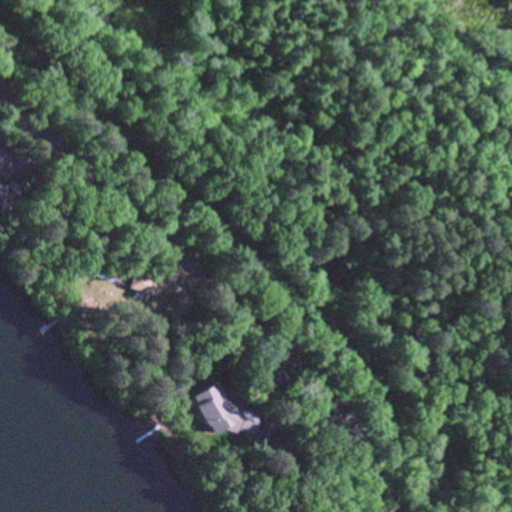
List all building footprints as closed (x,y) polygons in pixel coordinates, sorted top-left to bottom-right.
[(88,260),(112,268),(108,279),(85,271),(88,260)] [(131,269),(153,276),(156,266),(165,269),(162,279),(166,280),(164,285),(161,284),(159,287),(154,285),(151,294),(144,291),(132,287),(125,285),(131,269)] [(174,289),(191,299),(176,323),(160,313),(174,289)] [(267,364),(282,377),(264,397),(249,384),(267,364)] [(216,381),(228,403),(259,411),(252,433),(236,428),(235,431),(222,427),(213,432),(209,425),(207,427),(204,423),(205,422),(198,409),(195,405),(197,403),(192,395),(193,394),(216,381)] [(282,469),(278,453),(292,448),(297,465),(282,469)]
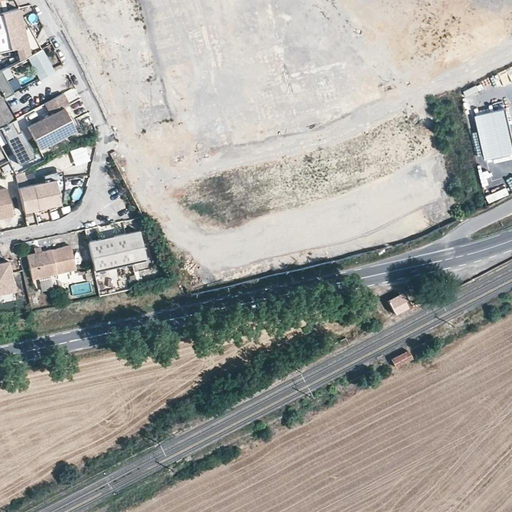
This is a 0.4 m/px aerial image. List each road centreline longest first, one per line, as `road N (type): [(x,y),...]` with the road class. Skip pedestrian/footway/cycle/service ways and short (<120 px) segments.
road 1 (primary): [(0,356),(444,259)]
road 2 (residential): [(37,0),(99,117),(103,146),(92,195),(73,220),(0,240)]
road 3 (residential): [(411,93),(319,135),(172,172)]
road 4 (residential): [(411,93),(321,0)]
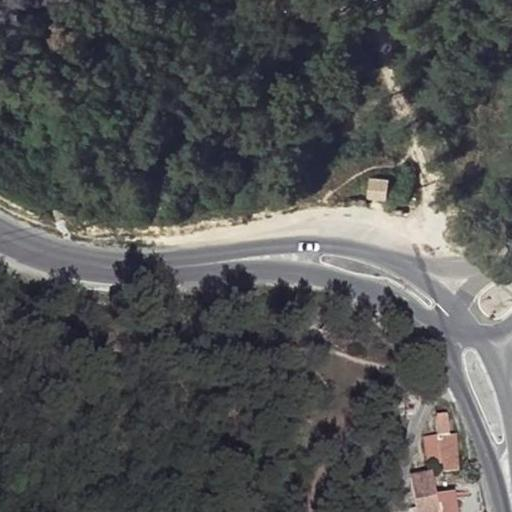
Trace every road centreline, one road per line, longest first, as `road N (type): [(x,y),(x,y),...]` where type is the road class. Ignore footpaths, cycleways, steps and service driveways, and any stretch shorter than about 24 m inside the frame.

* _Work required_: Copy out every line of the material above word for word, leaving out the pictures.

* _Correct answer_:
List all building footprints as closed (x,y) polygons in pixel coordinates, sorted top-left to bottom-right.
[(88,260),(112,268),(108,279),(85,271),(88,260)] [(131,269),(153,276),(156,266),(165,269),(162,279),(166,280),(164,285),(161,284),(159,287),(154,285),(151,294),(144,291),(132,287),(125,285),(131,269)] [(174,289),(191,299),(176,323),(160,313),(174,289)] [(267,364),(282,377),(264,397),(249,384),(267,364)] [(216,381),(228,403),(259,411),(252,433),(236,428),(235,431),(222,427),(213,432),(209,425),(207,427),(204,423),(205,422),(198,409),(195,405),(197,403),(192,395),(193,394),(216,381)] [(282,469),(278,453),(292,448),(297,465),(282,469)]
This is a 0.4 m/px aerial image. List each road centreline longest first, one per line, as `road N (type): [(x,y),...]` with the road class. Skip pedestrian/footway/cycle/service ways and short (<120 px) segments.
road 1 (primary): [(0,356),(444,259)]
road 2 (residential): [(37,0),(99,117),(103,146),(92,195),(73,220),(0,240)]
road 3 (residential): [(411,93),(319,135),(172,172)]
road 4 (residential): [(411,93),(321,0)]
Trace every road centreline, one road per line, longest first, as `road N (type): [(x,y),(x,y),...]` where type is the road class. Ignore footpaths, cycleways, steps and service driveways, and any stretch shorter than about 24 m inside the frame.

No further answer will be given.